## Supplied records

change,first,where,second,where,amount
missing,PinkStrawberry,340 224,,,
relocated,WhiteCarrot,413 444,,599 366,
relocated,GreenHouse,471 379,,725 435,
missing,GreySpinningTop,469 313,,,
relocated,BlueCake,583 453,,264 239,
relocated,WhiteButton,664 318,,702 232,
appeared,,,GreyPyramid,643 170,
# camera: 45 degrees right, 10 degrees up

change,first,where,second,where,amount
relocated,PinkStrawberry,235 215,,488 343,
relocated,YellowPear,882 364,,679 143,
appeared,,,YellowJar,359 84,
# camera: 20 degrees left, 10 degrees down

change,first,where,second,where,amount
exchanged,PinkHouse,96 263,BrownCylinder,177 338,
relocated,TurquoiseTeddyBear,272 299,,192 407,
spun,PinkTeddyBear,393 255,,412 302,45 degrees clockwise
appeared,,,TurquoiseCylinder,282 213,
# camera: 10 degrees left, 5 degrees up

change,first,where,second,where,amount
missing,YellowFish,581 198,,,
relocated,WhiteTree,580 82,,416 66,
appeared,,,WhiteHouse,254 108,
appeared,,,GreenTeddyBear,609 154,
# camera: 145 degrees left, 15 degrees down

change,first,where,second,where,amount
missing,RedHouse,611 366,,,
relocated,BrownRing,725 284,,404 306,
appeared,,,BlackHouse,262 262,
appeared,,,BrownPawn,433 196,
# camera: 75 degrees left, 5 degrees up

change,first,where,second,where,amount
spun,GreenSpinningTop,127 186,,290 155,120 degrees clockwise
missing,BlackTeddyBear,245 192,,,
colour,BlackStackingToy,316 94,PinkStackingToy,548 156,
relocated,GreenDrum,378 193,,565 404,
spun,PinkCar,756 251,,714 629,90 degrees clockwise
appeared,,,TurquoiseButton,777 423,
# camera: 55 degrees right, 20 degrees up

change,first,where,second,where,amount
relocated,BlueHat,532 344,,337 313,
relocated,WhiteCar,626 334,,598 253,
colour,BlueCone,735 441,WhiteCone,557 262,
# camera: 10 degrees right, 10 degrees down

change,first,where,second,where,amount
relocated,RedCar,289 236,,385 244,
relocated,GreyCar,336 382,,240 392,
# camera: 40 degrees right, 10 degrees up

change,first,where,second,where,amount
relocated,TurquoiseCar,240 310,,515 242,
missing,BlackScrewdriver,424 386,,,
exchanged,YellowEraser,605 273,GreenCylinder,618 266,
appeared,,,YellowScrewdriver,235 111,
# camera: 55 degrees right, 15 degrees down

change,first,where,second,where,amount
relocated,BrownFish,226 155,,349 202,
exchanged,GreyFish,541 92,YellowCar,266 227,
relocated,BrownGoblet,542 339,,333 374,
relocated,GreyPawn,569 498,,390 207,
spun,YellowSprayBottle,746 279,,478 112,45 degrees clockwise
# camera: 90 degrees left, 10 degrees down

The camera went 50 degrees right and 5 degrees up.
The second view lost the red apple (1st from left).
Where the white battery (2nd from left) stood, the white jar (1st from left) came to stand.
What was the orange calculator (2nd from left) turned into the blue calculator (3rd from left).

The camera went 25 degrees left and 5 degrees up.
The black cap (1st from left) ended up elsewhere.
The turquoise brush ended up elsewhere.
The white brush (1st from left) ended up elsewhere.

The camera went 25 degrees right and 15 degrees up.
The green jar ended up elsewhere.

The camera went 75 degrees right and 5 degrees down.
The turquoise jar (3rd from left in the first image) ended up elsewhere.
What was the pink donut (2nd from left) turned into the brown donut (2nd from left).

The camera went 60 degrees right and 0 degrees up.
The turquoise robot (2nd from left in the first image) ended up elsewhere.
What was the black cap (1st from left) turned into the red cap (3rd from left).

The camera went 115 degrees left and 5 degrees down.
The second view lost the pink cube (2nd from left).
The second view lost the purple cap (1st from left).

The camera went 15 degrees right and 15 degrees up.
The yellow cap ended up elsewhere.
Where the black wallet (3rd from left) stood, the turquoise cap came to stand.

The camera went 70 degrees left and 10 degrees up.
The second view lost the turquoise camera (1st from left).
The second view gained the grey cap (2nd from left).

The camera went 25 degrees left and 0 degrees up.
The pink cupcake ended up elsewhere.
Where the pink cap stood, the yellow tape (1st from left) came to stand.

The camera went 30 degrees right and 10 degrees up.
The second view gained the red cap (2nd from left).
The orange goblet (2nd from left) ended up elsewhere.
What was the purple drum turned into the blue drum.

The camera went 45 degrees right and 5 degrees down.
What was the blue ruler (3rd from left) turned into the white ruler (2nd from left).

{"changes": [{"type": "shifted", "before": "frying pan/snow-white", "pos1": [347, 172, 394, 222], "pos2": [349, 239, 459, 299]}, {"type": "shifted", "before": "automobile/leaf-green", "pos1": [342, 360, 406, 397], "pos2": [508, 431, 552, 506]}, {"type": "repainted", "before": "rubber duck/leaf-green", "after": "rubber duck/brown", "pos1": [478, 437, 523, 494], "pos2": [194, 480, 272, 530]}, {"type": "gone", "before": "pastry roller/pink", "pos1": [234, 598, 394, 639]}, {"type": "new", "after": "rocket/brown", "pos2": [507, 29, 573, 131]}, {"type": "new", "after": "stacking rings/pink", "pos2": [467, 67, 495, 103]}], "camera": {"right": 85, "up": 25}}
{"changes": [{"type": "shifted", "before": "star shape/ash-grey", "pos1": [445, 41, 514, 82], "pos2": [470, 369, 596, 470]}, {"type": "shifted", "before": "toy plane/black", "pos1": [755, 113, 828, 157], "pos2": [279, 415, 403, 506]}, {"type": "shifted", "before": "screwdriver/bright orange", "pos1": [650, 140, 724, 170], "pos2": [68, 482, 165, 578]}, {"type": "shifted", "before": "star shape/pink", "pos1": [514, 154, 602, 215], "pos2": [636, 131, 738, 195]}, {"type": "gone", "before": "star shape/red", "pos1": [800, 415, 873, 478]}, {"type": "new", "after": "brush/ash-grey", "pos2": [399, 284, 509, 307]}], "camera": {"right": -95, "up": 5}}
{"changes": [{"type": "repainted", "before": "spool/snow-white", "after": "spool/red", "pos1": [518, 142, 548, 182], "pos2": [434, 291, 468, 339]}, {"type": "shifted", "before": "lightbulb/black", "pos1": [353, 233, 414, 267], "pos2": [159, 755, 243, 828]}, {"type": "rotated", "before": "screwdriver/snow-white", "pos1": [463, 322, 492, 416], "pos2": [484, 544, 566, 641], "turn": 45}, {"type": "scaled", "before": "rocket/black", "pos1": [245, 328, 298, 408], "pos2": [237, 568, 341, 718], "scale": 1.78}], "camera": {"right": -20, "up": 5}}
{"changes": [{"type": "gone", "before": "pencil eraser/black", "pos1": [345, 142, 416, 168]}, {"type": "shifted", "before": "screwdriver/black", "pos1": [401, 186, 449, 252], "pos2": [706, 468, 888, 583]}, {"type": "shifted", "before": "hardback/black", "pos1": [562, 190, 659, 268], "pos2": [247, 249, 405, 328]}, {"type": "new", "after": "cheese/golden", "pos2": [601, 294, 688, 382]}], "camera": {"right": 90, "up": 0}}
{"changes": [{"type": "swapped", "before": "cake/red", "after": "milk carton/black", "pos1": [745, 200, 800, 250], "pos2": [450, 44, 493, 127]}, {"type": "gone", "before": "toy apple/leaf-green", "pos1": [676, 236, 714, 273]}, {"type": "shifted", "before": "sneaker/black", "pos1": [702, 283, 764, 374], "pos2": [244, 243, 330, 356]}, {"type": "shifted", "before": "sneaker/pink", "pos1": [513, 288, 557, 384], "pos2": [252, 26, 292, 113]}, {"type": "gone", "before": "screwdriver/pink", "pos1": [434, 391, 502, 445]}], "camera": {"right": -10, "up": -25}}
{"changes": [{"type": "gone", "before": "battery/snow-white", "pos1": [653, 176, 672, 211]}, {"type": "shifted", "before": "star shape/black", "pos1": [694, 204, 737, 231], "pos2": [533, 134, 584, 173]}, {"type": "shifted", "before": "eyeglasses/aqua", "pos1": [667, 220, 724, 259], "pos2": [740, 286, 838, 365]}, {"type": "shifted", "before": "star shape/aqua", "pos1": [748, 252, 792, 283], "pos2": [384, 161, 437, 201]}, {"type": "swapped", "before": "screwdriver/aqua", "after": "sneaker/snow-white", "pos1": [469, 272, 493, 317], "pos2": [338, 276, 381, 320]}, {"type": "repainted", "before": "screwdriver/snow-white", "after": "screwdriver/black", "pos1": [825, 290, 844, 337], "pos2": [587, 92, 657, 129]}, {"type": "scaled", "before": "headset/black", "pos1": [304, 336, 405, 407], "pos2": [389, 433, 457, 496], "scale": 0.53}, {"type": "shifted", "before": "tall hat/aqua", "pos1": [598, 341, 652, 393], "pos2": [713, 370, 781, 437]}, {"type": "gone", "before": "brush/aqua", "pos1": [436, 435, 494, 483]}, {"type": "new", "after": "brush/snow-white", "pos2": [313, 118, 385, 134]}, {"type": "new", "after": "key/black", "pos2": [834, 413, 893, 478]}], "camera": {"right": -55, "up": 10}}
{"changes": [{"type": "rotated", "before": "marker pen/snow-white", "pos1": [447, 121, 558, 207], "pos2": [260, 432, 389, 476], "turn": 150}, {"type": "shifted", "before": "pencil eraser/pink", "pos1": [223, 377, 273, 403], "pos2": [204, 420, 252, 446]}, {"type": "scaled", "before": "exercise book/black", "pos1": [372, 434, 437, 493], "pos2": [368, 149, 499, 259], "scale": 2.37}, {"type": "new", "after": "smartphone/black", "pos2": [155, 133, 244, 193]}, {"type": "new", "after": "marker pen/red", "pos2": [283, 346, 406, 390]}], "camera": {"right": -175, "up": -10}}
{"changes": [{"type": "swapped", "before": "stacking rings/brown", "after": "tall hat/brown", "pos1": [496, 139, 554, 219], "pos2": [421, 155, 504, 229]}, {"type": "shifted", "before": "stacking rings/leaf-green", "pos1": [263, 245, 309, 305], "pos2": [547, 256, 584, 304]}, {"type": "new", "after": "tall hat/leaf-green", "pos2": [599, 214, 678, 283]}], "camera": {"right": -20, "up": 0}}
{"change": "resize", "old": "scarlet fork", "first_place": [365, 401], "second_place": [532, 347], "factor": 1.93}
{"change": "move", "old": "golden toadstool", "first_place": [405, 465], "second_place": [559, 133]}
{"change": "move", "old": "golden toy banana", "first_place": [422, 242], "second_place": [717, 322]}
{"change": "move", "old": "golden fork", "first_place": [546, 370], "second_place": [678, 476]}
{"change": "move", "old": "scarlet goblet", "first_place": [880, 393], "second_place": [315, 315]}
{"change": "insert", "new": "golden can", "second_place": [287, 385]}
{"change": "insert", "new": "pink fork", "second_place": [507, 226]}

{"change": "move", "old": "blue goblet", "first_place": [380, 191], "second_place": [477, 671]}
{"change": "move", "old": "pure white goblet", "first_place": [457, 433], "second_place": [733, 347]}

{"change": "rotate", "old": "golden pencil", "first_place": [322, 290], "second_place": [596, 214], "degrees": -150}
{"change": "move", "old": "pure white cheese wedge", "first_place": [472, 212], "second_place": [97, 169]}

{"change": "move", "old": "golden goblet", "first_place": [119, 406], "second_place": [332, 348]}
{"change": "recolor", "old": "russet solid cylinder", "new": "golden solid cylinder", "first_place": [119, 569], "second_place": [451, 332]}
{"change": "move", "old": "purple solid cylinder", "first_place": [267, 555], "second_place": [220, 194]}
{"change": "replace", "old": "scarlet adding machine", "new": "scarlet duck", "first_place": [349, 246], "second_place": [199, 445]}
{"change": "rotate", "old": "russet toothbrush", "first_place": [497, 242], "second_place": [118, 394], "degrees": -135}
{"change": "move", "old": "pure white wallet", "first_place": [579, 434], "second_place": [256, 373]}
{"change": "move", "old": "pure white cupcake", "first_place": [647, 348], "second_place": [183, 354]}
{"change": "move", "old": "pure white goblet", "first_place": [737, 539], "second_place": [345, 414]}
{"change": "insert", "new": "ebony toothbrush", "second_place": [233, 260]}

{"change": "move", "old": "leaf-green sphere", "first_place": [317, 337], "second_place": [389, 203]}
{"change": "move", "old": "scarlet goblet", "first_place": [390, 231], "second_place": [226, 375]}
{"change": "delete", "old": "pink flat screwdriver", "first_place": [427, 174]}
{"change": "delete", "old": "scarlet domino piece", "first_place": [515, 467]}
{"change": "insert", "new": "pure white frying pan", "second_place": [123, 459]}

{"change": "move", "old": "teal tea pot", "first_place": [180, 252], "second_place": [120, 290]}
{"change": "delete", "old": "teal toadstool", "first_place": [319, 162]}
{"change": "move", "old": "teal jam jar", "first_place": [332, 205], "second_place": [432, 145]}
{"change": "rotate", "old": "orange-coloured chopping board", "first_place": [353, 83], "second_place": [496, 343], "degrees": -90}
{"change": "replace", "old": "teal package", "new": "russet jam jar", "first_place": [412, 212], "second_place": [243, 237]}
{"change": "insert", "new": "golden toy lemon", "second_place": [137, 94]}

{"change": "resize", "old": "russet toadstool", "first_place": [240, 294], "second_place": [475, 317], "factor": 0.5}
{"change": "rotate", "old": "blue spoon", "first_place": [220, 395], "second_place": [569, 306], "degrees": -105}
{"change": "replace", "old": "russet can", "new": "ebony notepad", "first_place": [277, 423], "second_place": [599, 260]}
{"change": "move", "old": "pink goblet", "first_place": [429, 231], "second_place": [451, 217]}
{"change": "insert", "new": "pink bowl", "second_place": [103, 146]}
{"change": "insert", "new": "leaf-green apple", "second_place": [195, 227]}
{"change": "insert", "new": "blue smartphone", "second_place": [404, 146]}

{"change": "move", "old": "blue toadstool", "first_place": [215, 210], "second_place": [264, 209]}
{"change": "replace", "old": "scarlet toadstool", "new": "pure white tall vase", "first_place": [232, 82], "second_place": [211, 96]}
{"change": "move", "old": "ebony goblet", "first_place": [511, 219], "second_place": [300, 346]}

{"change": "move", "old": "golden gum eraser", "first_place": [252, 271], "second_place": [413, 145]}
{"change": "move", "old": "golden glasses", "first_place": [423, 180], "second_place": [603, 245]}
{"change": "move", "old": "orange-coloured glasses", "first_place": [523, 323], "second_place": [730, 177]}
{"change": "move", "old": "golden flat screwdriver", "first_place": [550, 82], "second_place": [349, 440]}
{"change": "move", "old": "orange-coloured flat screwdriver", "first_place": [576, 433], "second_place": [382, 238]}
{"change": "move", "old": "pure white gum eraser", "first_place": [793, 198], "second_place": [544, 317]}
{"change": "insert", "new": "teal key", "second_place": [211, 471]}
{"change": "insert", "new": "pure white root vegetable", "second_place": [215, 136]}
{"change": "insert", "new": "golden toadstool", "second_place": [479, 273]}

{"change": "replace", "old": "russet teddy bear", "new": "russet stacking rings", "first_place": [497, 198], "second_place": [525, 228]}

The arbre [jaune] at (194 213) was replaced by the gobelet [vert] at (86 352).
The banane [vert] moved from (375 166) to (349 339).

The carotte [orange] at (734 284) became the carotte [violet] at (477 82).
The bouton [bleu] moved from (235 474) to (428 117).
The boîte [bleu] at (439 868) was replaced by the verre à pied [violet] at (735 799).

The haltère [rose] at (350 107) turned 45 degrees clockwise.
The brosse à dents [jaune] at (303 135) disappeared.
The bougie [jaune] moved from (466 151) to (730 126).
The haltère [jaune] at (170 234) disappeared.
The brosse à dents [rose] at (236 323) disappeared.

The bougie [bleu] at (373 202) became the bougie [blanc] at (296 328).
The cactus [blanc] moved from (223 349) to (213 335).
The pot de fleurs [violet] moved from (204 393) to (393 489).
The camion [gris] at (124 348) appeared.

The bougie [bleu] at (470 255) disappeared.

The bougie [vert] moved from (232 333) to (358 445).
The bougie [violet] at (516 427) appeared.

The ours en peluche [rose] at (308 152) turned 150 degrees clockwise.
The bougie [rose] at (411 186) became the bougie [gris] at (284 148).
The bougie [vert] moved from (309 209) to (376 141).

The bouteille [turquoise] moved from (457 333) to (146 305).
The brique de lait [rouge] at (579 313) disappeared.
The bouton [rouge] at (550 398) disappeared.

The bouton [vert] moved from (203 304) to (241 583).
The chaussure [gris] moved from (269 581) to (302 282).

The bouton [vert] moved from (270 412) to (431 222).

## What is being asked
Begin with the line containing "The arbre [jaune]" and repeat each line exactly until the records above end.

## Output below
The arbre [jaune] at (194 213) was replaced by the gobelet [vert] at (86 352).
The banane [vert] moved from (375 166) to (349 339).

The carotte [orange] at (734 284) became the carotte [violet] at (477 82).
The bouton [bleu] moved from (235 474) to (428 117).
The boîte [bleu] at (439 868) was replaced by the verre à pied [violet] at (735 799).

The haltère [rose] at (350 107) turned 45 degrees clockwise.
The brosse à dents [jaune] at (303 135) disappeared.
The bougie [jaune] moved from (466 151) to (730 126).
The haltère [jaune] at (170 234) disappeared.
The brosse à dents [rose] at (236 323) disappeared.

The bougie [bleu] at (373 202) became the bougie [blanc] at (296 328).
The cactus [blanc] moved from (223 349) to (213 335).
The pot de fleurs [violet] moved from (204 393) to (393 489).
The camion [gris] at (124 348) appeared.

The bougie [bleu] at (470 255) disappeared.

The bougie [vert] moved from (232 333) to (358 445).
The bougie [violet] at (516 427) appeared.

The ours en peluche [rose] at (308 152) turned 150 degrees clockwise.
The bougie [rose] at (411 186) became the bougie [gris] at (284 148).
The bougie [vert] moved from (309 209) to (376 141).

The bouteille [turquoise] moved from (457 333) to (146 305).
The brique de lait [rouge] at (579 313) disappeared.
The bouton [rouge] at (550 398) disappeared.

The bouton [vert] moved from (203 304) to (241 583).
The chaussure [gris] moved from (269 581) to (302 282).

The bouton [vert] moved from (270 412) to (431 222).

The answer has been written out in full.